• **BRIEF**: What is wanted is the full listing, word for word, without its pictures.

• **SUPPLIED MATERIAL**:
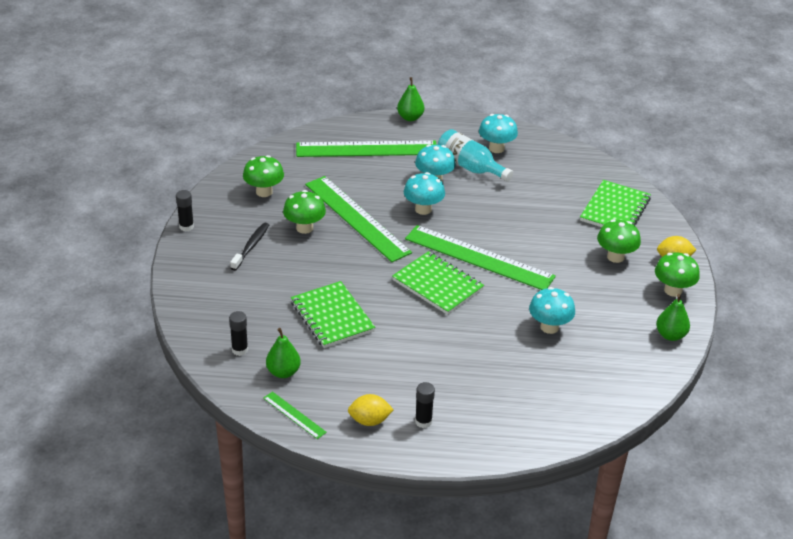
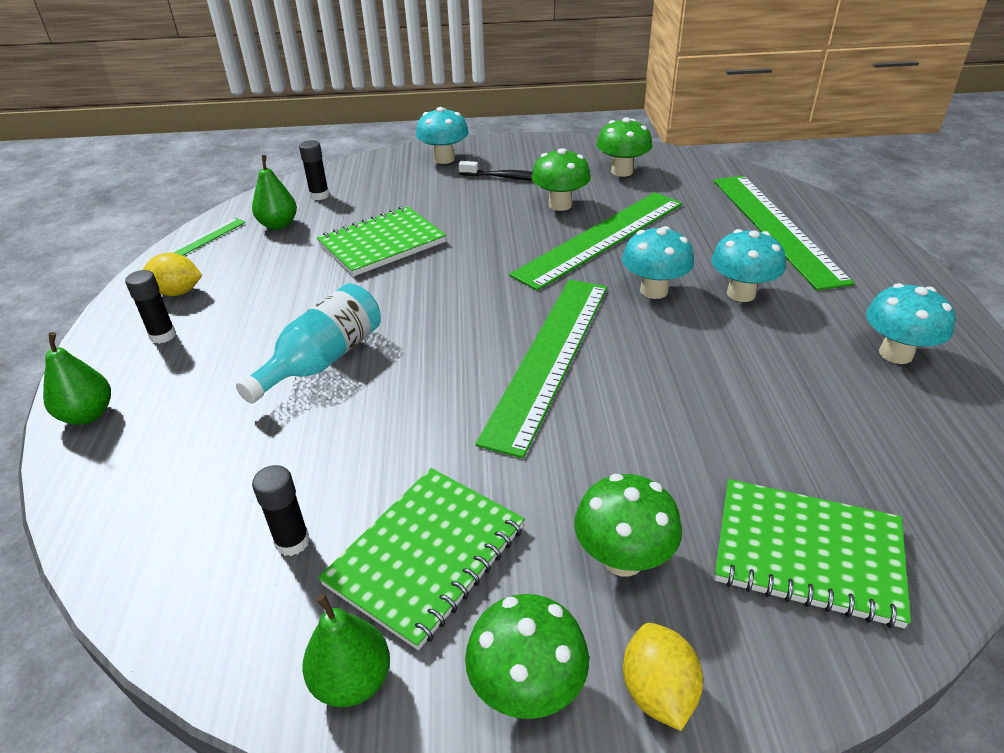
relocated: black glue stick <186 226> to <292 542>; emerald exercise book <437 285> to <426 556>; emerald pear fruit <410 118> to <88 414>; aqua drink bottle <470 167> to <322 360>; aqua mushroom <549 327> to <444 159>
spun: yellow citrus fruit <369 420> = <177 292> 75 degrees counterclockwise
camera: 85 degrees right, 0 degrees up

• **SOLUTION**:
relocated: black glue stick <186 226> to <292 542>; emerald exercise book <437 285> to <426 556>; emerald pear fruit <410 118> to <88 414>; aqua drink bottle <470 167> to <322 360>; aqua mushroom <549 327> to <444 159>
spun: yellow citrus fruit <369 420> = <177 292> 75 degrees counterclockwise
camera: 85 degrees right, 0 degrees up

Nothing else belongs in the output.